▸ **EXERCISE DETAILS**
Replace "*clefC3" with "*clefC4" throughout the lines below, changing nothing else, and give the lines again without the pictures.
'''
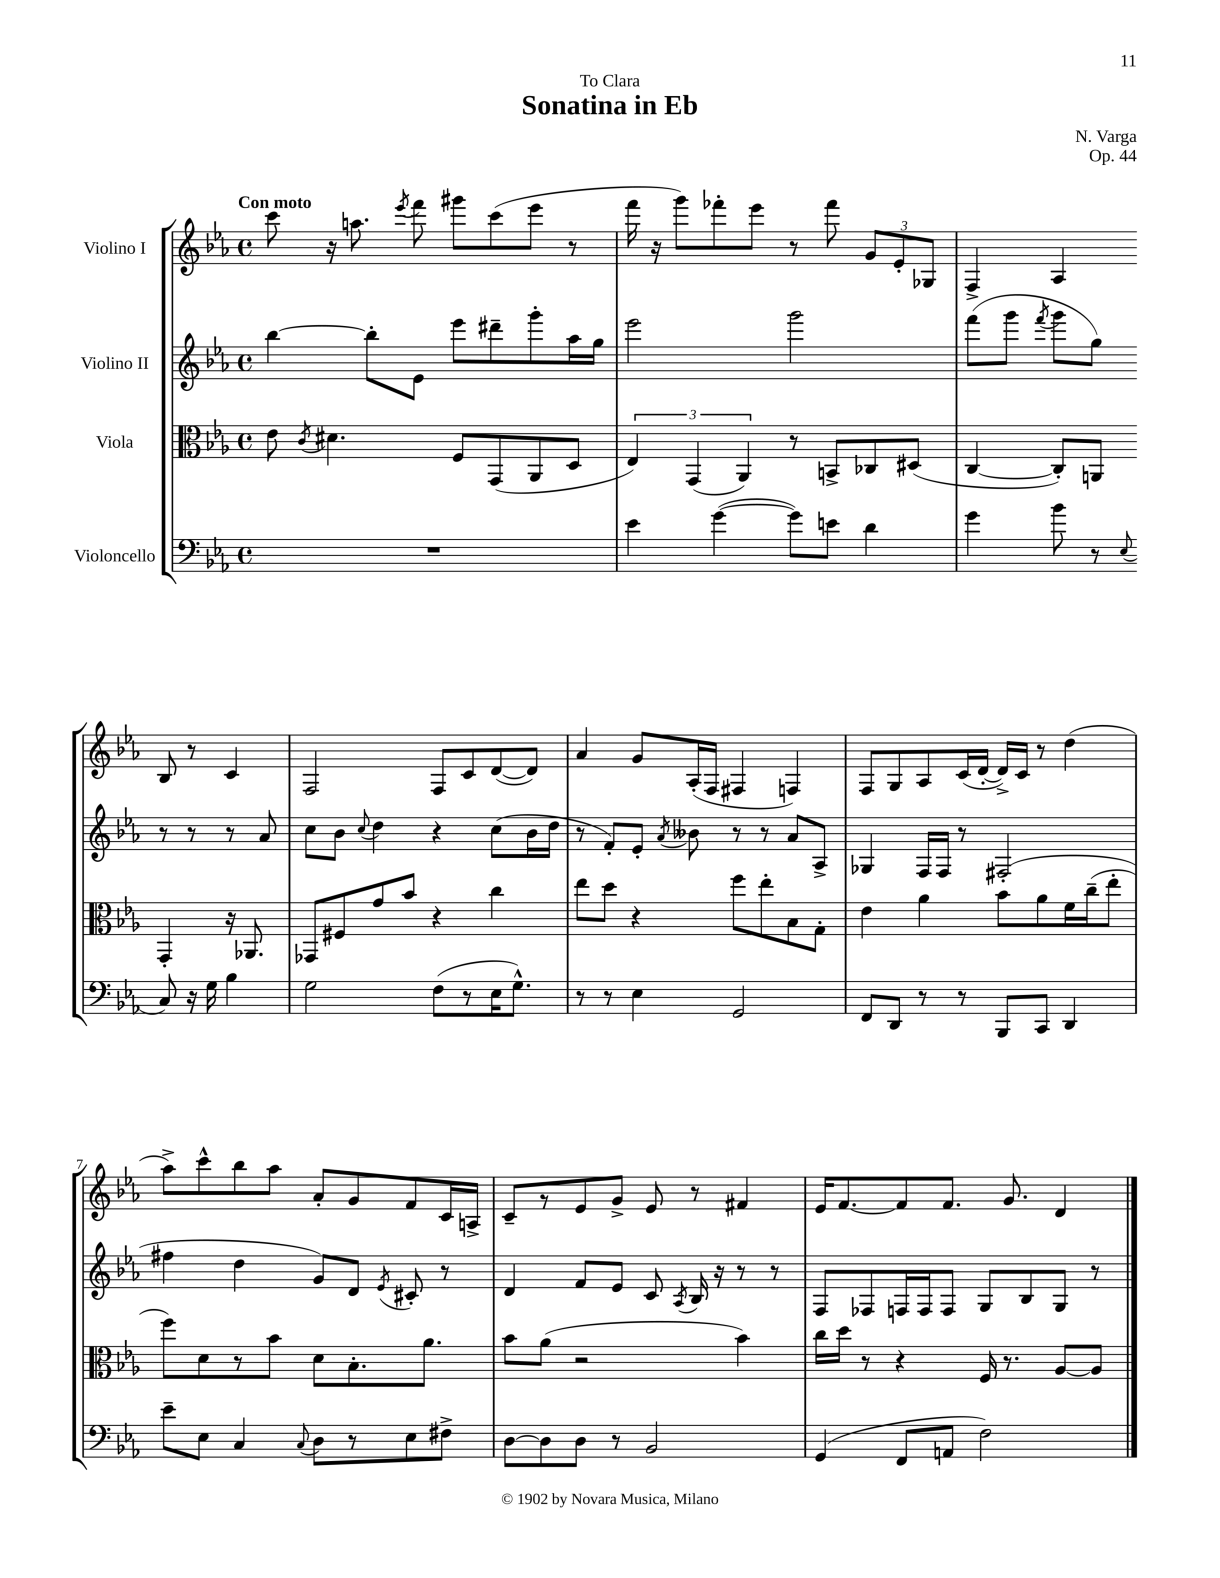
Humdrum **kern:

**kern	**kern	**kern	**kern
*staff4	*staff3	*staff2	*staff1
*clefF4	*clefC3	*clefG2	*clefG2
*k[b-e-a-]	*k[b-e-a-]	*k[b-e-a-]	*k[b-e-a-]
*M4/4	*M4/4	*M4/4	*M4/4
*met(c)	*met(c)	*met(c)	*met(c)
1r	8e-	[4bb-	8ccc
.	8qc	.	.
.	4.d#	.	16r
.	.	.	8.aa
.	.	8bb-']	.
.	.	.	8qeee-
.	.	8e-	8fff
.	8F	8eee-	8ggg#
.	(8GG	8ddd#~	(8ccc
.	8AA-	8ggg'	8eee-
.	8D	16aa-	8r
.	.	16gg	.
=	=	=	=
4e-	6E-)	2eee-	16fff
.	.	.	16r
.	.	.	8ggg)
.	(6GG	.	.
([4g	.	.	8fff-'
.	6AA-)	.	.
.	.	.	8eee-
8g])	8r	2ggg	8r
8e	8BB^	.	8fff-
4d	8C-	.	12g
.	.	.	12e-'
.	(8D#	.	.
.	.	.	12G-
=	=	=	=
4g	[4C	(8fff	4F^
.	.	8ggg	.
.	.	8qfff	.
8b-	8C'])	8ggg	4A-
8r	8AA	8gg)	.
8qqE-	.	.	.
8C	4GG'	8r	8B-
16r	.	8r	8r
16G	.	.	.
4B-	16r	8r	4c
.	8.AA-	.	.
.	.	8a-	.
=	=	=	=
2G	8GG-	8cc	2F
.	8F#	8b-	.
.	.	8qqcc	.
.	8g	4dd	.
.	8b-	.	.
(8F	4r	4r	8F
8r	.	.	8c
16E-	4cc	(8cc	([8d
8.G^^)	.	.	.
.	.	16b-	8d])
.	.	16dd	.
=	=	=	=
8r	8ee-	8r	4a-
8r	8dd	8f')	.
4E-	4r	8e-'	8g
.	.	8qa-	.
.	.	8b--	(16A-'
.	.	.	16F
2GG	8ff	8r	4F#
.	8ee-'	8r	.
.	8B-	8a-	4F)
.	8G'	8A-^	.
=	=	=	=
8FF	4e-	4G-	8F
8DD	.	.	8G
8r	4a-	16F	8A-
.	.	16F	.
8r	.	8r	(16c
.	.	.	[16d'
8BBB-	8b-	(2F#'	16d^])
.	.	.	16c
8CC	8a-	.	8r
4DD	16f	.	(4dd
.	(16cc~	.	.
.	8ee-'	.	.
=	=	=	=
8e-~	8ff)	4ff#	8aa-^)
8E-	8d	.	8ccc^^
4C	8r	4dd	8bb-
.	8b-	.	8aa-
8qqC	.	.	.
8D	8d	8g)	8a-'
8r	8.B-'	8d	8g
.	.	8qe-	.
8E-	.	8c#'	8f
.	8.a-	.	.
8F#^	.	8r	16c
.	.	.	16A^
=	=	=	=
[8D	8b-	4d	8c~
8D]	(8a-	.	8r
8D	2r	8f	8e-
8r	.	8e-	8g^
2BB-	.	8c	8e-
.	.	8qA-	.
.	.	16B-	8r
.	.	16r	.
.	4b-)	8r	4f#
.	.	8r	.
=	=	=	=
(4GG	16cc	8F	16e-
.	16dd	.	[8.f
.	8r	8F-	.
8FF	4r	16F	8f]
.	.	16F	.
8AA	.	8F	8.f
2F)	16F	8G	.
.	8.r	.	8.g
.	.	8B-	.
.	[8A-	8G	4d
.	8A-]	8r	.
==	==	==	==
*-	*-	*-	*-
'''
▸ **THE REPLY**
Humdrum **kern:

**kern	**kern	**kern	**kern
*staff4	*staff3	*staff2	*staff1
*clefF4	*clefC4	*clefG2	*clefG2
*k[b-e-a-]	*k[b-e-a-]	*k[b-e-a-]	*k[b-e-a-]
*M4/4	*M4/4	*M4/4	*M4/4
*met(c)	*met(c)	*met(c)	*met(c)
1r	8e-	[4bb-	8ccc
.	8qc	.	.
.	4.d#	.	16r
.	.	.	8.aa
.	.	8bb-']	.
.	.	.	8qeee-
.	.	8e-	8fff
.	8F	8eee-	8ggg#
.	(8GG	8ddd#~	(8ccc
.	8AA-	8ggg'	8eee-
.	8D	16aa-	8r
.	.	16gg	.
=	=	=	=
4e-	6E-)	2eee-	16fff
.	.	.	16r
.	.	.	8ggg)
.	(6GG	.	.
([4g	.	.	8fff-'
.	6AA-)	.	.
.	.	.	8eee-
8g])	8r	2ggg	8r
8e	8BB^	.	8fff-
4d	8C-	.	12g
.	.	.	12e-'
.	(8D#	.	.
.	.	.	12G-
=	=	=	=
4g	[4C	(8fff	4F^
.	.	8ggg	.
.	.	8qfff	.
8b-	8C'])	8ggg	4A-
8r	8AA	8gg)	.
8qqE-	.	.	.
8C	4GG'	8r	8B-
16r	.	8r	8r
16G	.	.	.
4B-	16r	8r	4c
.	8.AA-	.	.
.	.	8a-	.
=	=	=	=
2G	8GG-	8cc	2F
.	8F#	8b-	.
.	.	8qqcc	.
.	8g	4dd	.
.	8b-	.	.
(8F	4r	4r	8F
8r	.	.	8c
16E-	4cc	(8cc	([8d
8.G^^)	.	.	.
.	.	16b-	8d])
.	.	16dd	.
=	=	=	=
8r	8ee-	8r	4a-
8r	8dd	8f')	.
4E-	4r	8e-'	8g
.	.	8qa-	.
.	.	8b--	(16A-'
.	.	.	16F
2GG	8ff	8r	4F#
.	8ee-'	8r	.
.	8B-	8a-	4F)
.	8G'	8A-^	.
=	=	=	=
8FF	4e-	4G-	8F
8DD	.	.	8G
8r	4a-	16F	8A-
.	.	16F	.
8r	.	8r	(16c
.	.	.	[16d'
8BBB-	8b-	(2F#'	16d^])
.	.	.	16c
8CC	8a-	.	8r
4DD	16f	.	(4dd
.	(16cc~	.	.
.	8ee-'	.	.
=	=	=	=
8e-~	8ff)	4ff#	8aa-^)
8E-	8d	.	8ccc^^
4C	8r	4dd	8bb-
.	8b-	.	8aa-
8qqC	.	.	.
8D	8d	8g)	8a-'
8r	8.B-'	8d	8g
.	.	8qe-	.
8E-	.	8c#'	8f
.	8.a-	.	.
8F#^	.	8r	16c
.	.	.	16A^
=	=	=	=
[8D	8b-	4d	8c~
8D]	(8a-	.	8r
8D	2r	8f	8e-
8r	.	8e-	8g^
2BB-	.	8c	8e-
.	.	8qA-	.
.	.	16B-	8r
.	.	16r	.
.	4b-)	8r	4f#
.	.	8r	.
=	=	=	=
(4GG	16cc	8F	16e-
.	16dd	.	[8.f
.	8r	8F-	.
8FF	4r	16F	8f]
.	.	16F	.
8AA	.	8F	8.f
2F)	16F	8G	.
.	8.r	.	8.g
.	.	8B-	.
.	[8A-	8G	4d
.	8A-]	8r	.
==	==	==	==
*-	*-	*-	*-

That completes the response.